GOAL: Write out the data below word for word, omitting the pictures.

Data for locating visible targets:

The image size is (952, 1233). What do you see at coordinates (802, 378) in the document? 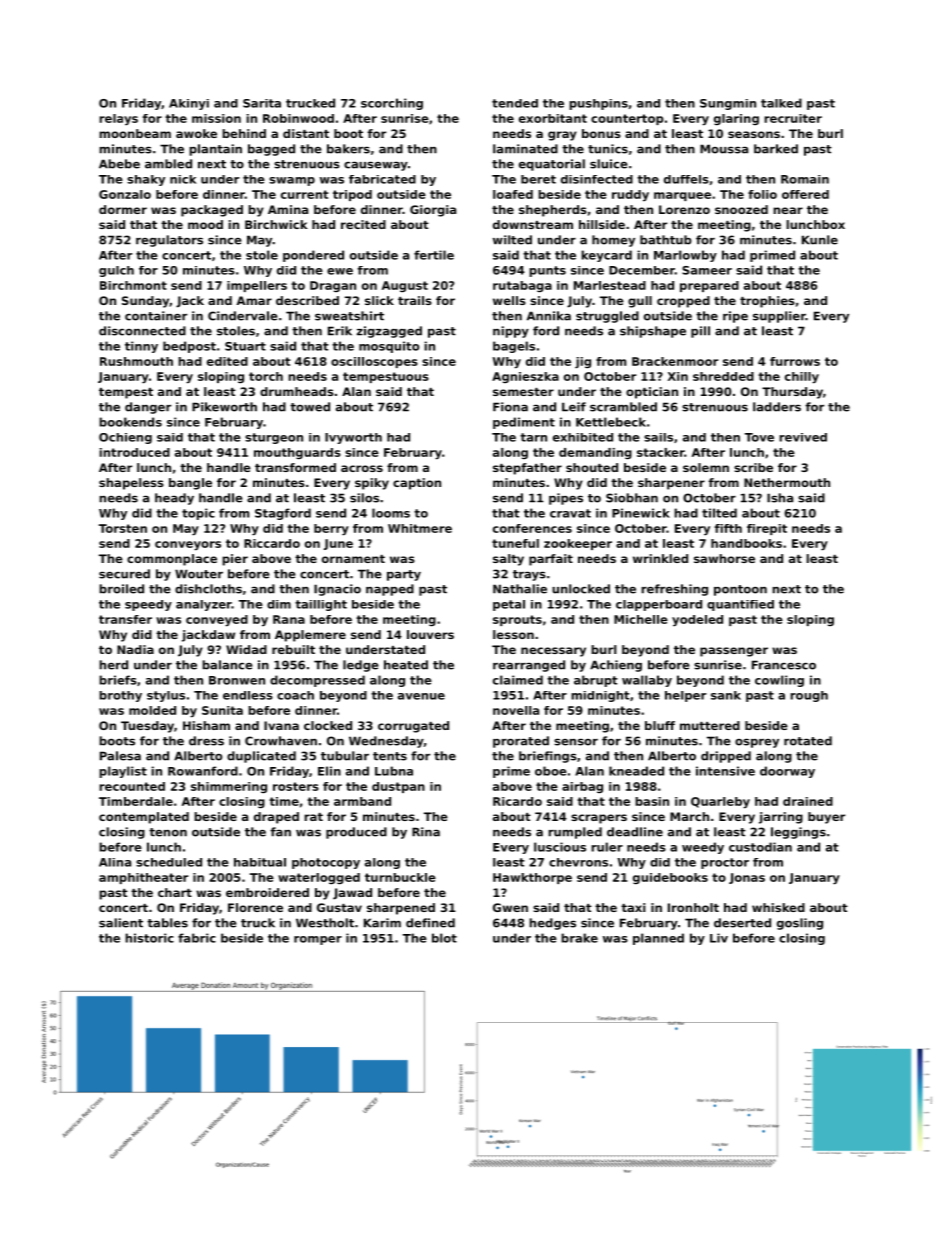
I see `chilly` at bounding box center [802, 378].
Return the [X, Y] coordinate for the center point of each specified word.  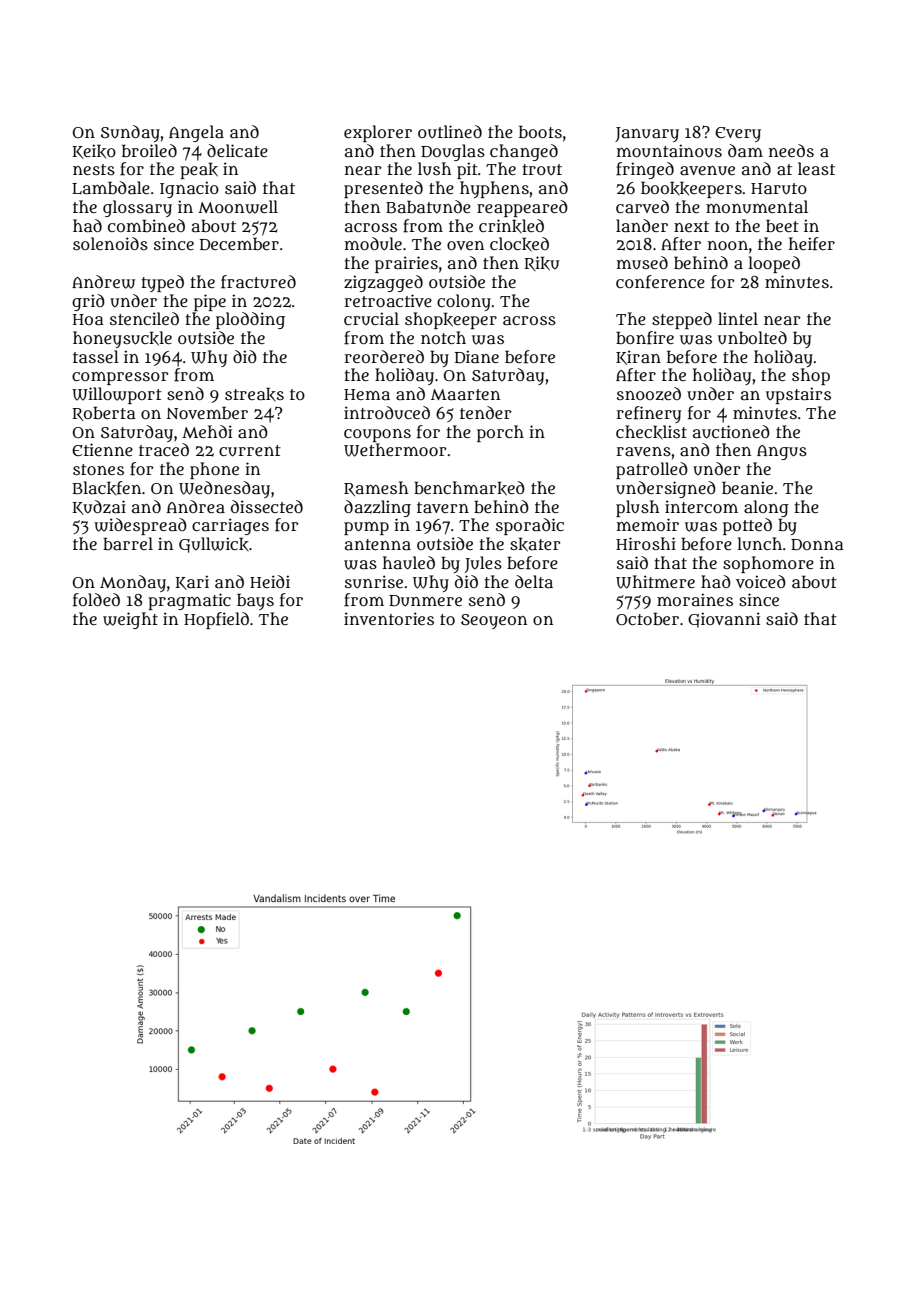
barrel [128, 543]
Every [738, 134]
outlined [450, 132]
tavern [443, 507]
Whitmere [655, 582]
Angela [196, 133]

REPLY TO THE TASK:
The image size is (952, 1233). What do you see at coordinates (802, 378) in the document? 
I see `chilly` at bounding box center [802, 378].
Return the [X, Y] coordinate for the center point of each specified word.  
barrel [128, 543]
Every [738, 134]
outlined [450, 132]
tavern [443, 507]
Whitmere [655, 582]
Angela [196, 133]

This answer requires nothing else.